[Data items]
※

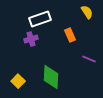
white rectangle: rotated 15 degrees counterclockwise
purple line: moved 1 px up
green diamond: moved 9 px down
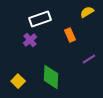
yellow semicircle: rotated 88 degrees counterclockwise
purple cross: moved 1 px left, 1 px down; rotated 24 degrees counterclockwise
purple line: rotated 56 degrees counterclockwise
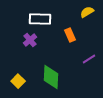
white rectangle: rotated 20 degrees clockwise
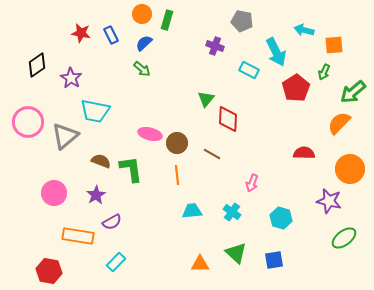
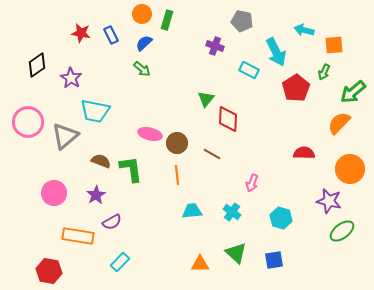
green ellipse at (344, 238): moved 2 px left, 7 px up
cyan rectangle at (116, 262): moved 4 px right
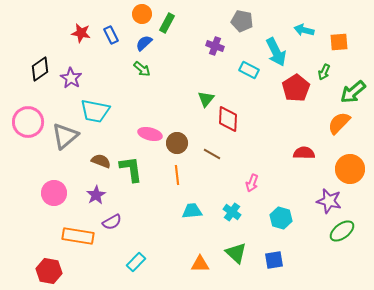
green rectangle at (167, 20): moved 3 px down; rotated 12 degrees clockwise
orange square at (334, 45): moved 5 px right, 3 px up
black diamond at (37, 65): moved 3 px right, 4 px down
cyan rectangle at (120, 262): moved 16 px right
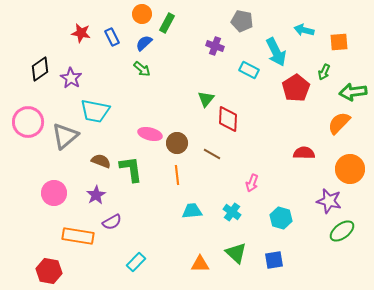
blue rectangle at (111, 35): moved 1 px right, 2 px down
green arrow at (353, 92): rotated 32 degrees clockwise
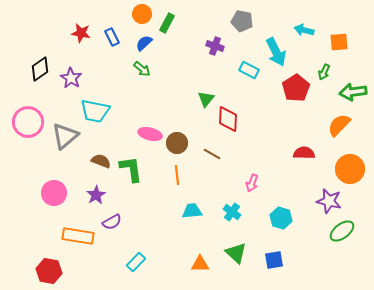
orange semicircle at (339, 123): moved 2 px down
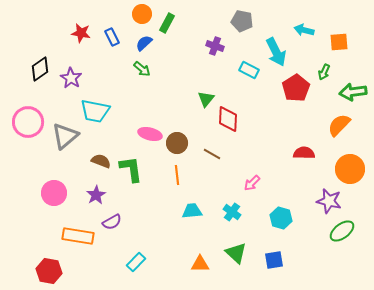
pink arrow at (252, 183): rotated 24 degrees clockwise
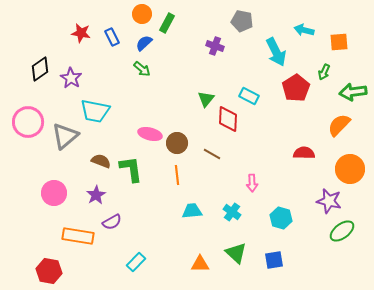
cyan rectangle at (249, 70): moved 26 px down
pink arrow at (252, 183): rotated 48 degrees counterclockwise
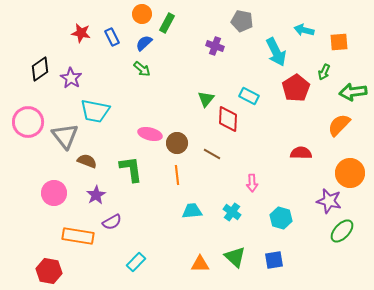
gray triangle at (65, 136): rotated 28 degrees counterclockwise
red semicircle at (304, 153): moved 3 px left
brown semicircle at (101, 161): moved 14 px left
orange circle at (350, 169): moved 4 px down
green ellipse at (342, 231): rotated 10 degrees counterclockwise
green triangle at (236, 253): moved 1 px left, 4 px down
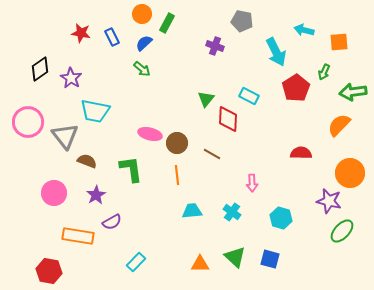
blue square at (274, 260): moved 4 px left, 1 px up; rotated 24 degrees clockwise
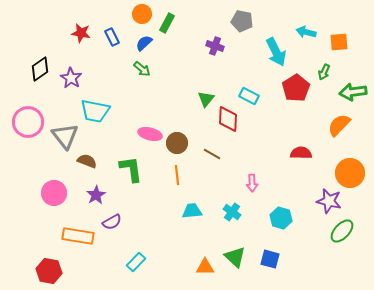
cyan arrow at (304, 30): moved 2 px right, 2 px down
orange triangle at (200, 264): moved 5 px right, 3 px down
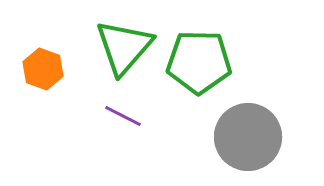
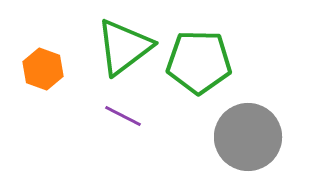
green triangle: rotated 12 degrees clockwise
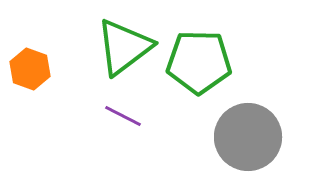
orange hexagon: moved 13 px left
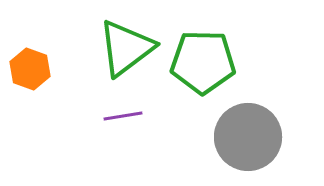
green triangle: moved 2 px right, 1 px down
green pentagon: moved 4 px right
purple line: rotated 36 degrees counterclockwise
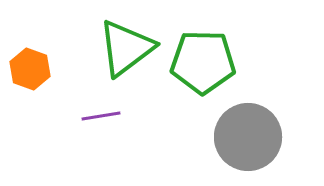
purple line: moved 22 px left
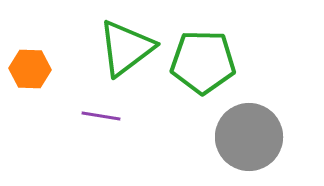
orange hexagon: rotated 18 degrees counterclockwise
purple line: rotated 18 degrees clockwise
gray circle: moved 1 px right
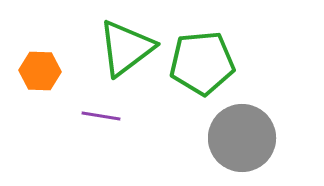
green pentagon: moved 1 px left, 1 px down; rotated 6 degrees counterclockwise
orange hexagon: moved 10 px right, 2 px down
gray circle: moved 7 px left, 1 px down
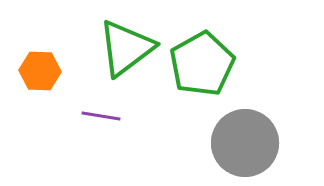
green pentagon: moved 1 px down; rotated 24 degrees counterclockwise
gray circle: moved 3 px right, 5 px down
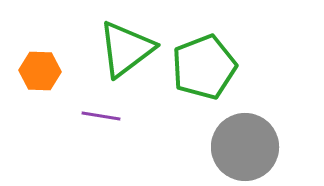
green triangle: moved 1 px down
green pentagon: moved 2 px right, 3 px down; rotated 8 degrees clockwise
gray circle: moved 4 px down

※

AIM OF THE TASK: Rewrite every line of the entries, changing "counterclockwise" to "anticlockwise" and leaving everything else unchanged. Leave the picture lines out of your answer.

OUTPUT FOR THIS TASK:
white rectangle: rotated 15 degrees anticlockwise
purple line: moved 1 px up
green diamond: moved 9 px down
yellow semicircle: rotated 88 degrees anticlockwise
purple cross: moved 1 px left, 1 px down; rotated 24 degrees anticlockwise
purple line: rotated 56 degrees anticlockwise
white rectangle: rotated 20 degrees clockwise
green ellipse at (344, 238): moved 2 px left, 7 px up
cyan rectangle at (116, 262): moved 4 px right
green rectangle at (167, 20): moved 3 px down; rotated 12 degrees clockwise
orange square at (334, 45): moved 5 px right, 3 px up
black diamond at (37, 65): moved 3 px right, 4 px down
cyan rectangle at (120, 262): moved 16 px right
blue rectangle at (111, 35): moved 1 px right, 2 px down
green arrow at (353, 92): rotated 32 degrees clockwise
orange semicircle at (339, 123): moved 2 px down
pink arrow at (252, 183): rotated 24 degrees clockwise
cyan rectangle at (249, 70): moved 26 px down
pink arrow at (252, 183): rotated 48 degrees anticlockwise
gray triangle at (65, 136): rotated 28 degrees anticlockwise
red semicircle at (304, 153): moved 3 px left
brown semicircle at (101, 161): moved 14 px left
orange circle at (350, 169): moved 4 px down
green ellipse at (342, 231): rotated 10 degrees anticlockwise
green triangle at (236, 253): moved 1 px left, 4 px down
blue square at (274, 260): moved 4 px left, 1 px up; rotated 24 degrees clockwise
cyan arrow at (304, 30): moved 2 px right, 2 px down
orange triangle at (200, 264): moved 5 px right, 3 px down
green triangle: rotated 12 degrees clockwise
orange hexagon: moved 13 px left
green triangle: moved 2 px right, 1 px down
green pentagon: moved 4 px right
purple line: rotated 36 degrees anticlockwise
purple line: moved 22 px left
orange hexagon: rotated 18 degrees anticlockwise
purple line: rotated 18 degrees clockwise
gray circle: moved 1 px right
green pentagon: moved 1 px left, 1 px down; rotated 6 degrees anticlockwise
orange hexagon: moved 10 px right, 2 px down
gray circle: moved 7 px left, 1 px down
green pentagon: moved 1 px down; rotated 24 degrees anticlockwise
gray circle: moved 3 px right, 5 px down
green triangle: moved 1 px down
green pentagon: moved 2 px right, 3 px down; rotated 8 degrees clockwise
gray circle: moved 4 px down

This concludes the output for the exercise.